> PROBLEM STATEMENT: Start with the first line of the data and end with the line that holds "TFT pin DC: D7 -> D4"; write out each one exactly.

• • •

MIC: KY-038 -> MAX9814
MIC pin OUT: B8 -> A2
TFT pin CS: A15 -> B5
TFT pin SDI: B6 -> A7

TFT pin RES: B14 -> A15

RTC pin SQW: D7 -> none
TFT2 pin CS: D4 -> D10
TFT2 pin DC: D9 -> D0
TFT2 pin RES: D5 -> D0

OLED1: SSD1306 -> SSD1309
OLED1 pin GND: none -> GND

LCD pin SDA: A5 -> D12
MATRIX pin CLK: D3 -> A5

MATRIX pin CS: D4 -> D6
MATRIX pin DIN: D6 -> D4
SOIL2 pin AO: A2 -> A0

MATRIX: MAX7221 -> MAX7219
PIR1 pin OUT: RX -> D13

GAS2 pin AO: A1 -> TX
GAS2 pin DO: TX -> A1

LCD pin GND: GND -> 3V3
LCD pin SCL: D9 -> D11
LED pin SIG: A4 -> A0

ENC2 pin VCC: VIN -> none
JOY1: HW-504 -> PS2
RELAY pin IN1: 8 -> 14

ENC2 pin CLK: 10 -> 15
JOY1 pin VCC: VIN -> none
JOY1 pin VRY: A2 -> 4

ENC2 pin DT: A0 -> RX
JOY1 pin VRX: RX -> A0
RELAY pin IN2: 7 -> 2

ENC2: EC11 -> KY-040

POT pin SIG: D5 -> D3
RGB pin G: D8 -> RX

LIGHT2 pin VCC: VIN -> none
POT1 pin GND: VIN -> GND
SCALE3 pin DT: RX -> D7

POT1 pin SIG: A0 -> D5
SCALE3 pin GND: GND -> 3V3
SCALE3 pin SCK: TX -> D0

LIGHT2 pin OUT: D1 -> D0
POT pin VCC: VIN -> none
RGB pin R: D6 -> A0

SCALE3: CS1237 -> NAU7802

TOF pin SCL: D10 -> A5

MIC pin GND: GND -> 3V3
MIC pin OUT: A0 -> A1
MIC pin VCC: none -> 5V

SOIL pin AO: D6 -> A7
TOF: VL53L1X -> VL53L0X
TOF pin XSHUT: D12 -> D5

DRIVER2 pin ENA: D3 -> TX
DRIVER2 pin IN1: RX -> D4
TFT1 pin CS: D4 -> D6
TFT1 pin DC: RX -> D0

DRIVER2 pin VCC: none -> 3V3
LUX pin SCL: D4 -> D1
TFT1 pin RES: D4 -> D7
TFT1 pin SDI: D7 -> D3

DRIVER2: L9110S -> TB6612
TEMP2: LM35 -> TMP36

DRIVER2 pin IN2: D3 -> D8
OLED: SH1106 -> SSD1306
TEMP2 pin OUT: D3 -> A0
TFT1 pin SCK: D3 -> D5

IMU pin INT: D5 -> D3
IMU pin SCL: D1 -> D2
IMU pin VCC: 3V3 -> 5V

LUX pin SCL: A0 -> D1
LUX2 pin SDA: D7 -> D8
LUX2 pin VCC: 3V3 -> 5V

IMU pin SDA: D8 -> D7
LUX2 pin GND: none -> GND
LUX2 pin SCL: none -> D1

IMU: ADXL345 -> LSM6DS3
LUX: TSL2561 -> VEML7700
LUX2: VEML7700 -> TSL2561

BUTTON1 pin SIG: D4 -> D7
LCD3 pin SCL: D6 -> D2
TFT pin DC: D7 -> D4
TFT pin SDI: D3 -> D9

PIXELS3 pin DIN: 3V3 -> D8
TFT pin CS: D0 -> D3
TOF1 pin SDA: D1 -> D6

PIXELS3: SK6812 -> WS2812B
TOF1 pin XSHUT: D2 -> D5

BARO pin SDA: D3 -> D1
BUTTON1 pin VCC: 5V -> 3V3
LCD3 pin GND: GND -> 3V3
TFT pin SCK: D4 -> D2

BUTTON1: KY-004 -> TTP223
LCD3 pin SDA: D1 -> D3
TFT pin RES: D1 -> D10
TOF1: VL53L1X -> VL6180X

• • •

> SOLVED PROBLEM:
MIC: KY-038 -> MAX9814
MIC pin OUT: B8 -> A2
TFT pin CS: A15 -> B5
TFT pin SDI: B6 -> A7

TFT pin RES: B14 -> A15

RTC pin SQW: D7 -> none
TFT2 pin CS: D4 -> D10
TFT2 pin DC: D9 -> D0
TFT2 pin RES: D5 -> D0

OLED1: SSD1306 -> SSD1309
OLED1 pin GND: none -> GND

LCD pin SDA: A5 -> D12
MATRIX pin CLK: D3 -> A5

MATRIX pin CS: D4 -> D6
MATRIX pin DIN: D6 -> D4
SOIL2 pin AO: A2 -> A0

MATRIX: MAX7221 -> MAX7219
PIR1 pin OUT: RX -> D13

GAS2 pin AO: A1 -> TX
GAS2 pin DO: TX -> A1

LCD pin GND: GND -> 3V3
LCD pin SCL: D9 -> D11
LED pin SIG: A4 -> A0

ENC2 pin VCC: VIN -> none
JOY1: HW-504 -> PS2
RELAY pin IN1: 8 -> 14

ENC2 pin CLK: 10 -> 15
JOY1 pin VCC: VIN -> none
JOY1 pin VRY: A2 -> 4

ENC2 pin DT: A0 -> RX
JOY1 pin VRX: RX -> A0
RELAY pin IN2: 7 -> 2

ENC2: EC11 -> KY-040

POT pin SIG: D5 -> D3
RGB pin G: D8 -> RX

LIGHT2 pin VCC: VIN -> none
POT1 pin GND: VIN -> GND
SCALE3 pin DT: RX -> D7

POT1 pin SIG: A0 -> D5
SCALE3 pin GND: GND -> 3V3
SCALE3 pin SCK: TX -> D0

LIGHT2 pin OUT: D1 -> D0
POT pin VCC: VIN -> none
RGB pin R: D6 -> A0

SCALE3: CS1237 -> NAU7802

TOF pin SCL: D10 -> A5

MIC pin GND: GND -> 3V3
MIC pin OUT: A0 -> A1
MIC pin VCC: none -> 5V

SOIL pin AO: D6 -> A7
TOF: VL53L1X -> VL53L0X
TOF pin XSHUT: D12 -> D5

DRIVER2 pin ENA: D3 -> TX
DRIVER2 pin IN1: RX -> D4
TFT1 pin CS: D4 -> D6
TFT1 pin DC: RX -> D0

DRIVER2 pin VCC: none -> 3V3
LUX pin SCL: D4 -> D1
TFT1 pin RES: D4 -> D7
TFT1 pin SDI: D7 -> D3

DRIVER2: L9110S -> TB6612
TEMP2: LM35 -> TMP36

DRIVER2 pin IN2: D3 -> D8
OLED: SH1106 -> SSD1306
TEMP2 pin OUT: D3 -> A0
TFT1 pin SCK: D3 -> D5

IMU pin INT: D5 -> D3
IMU pin SCL: D1 -> D2
IMU pin VCC: 3V3 -> 5V

LUX pin SCL: A0 -> D1
LUX2 pin SDA: D7 -> D8
LUX2 pin VCC: 3V3 -> 5V

IMU pin SDA: D8 -> D7
LUX2 pin GND: none -> GND
LUX2 pin SCL: none -> D1

IMU: ADXL345 -> LSM6DS3
LUX: TSL2561 -> VEML7700
LUX2: VEML7700 -> TSL2561

BUTTON1 pin SIG: D4 -> D7
LCD3 pin SCL: D6 -> D2
TFT pin DC: D7 -> D4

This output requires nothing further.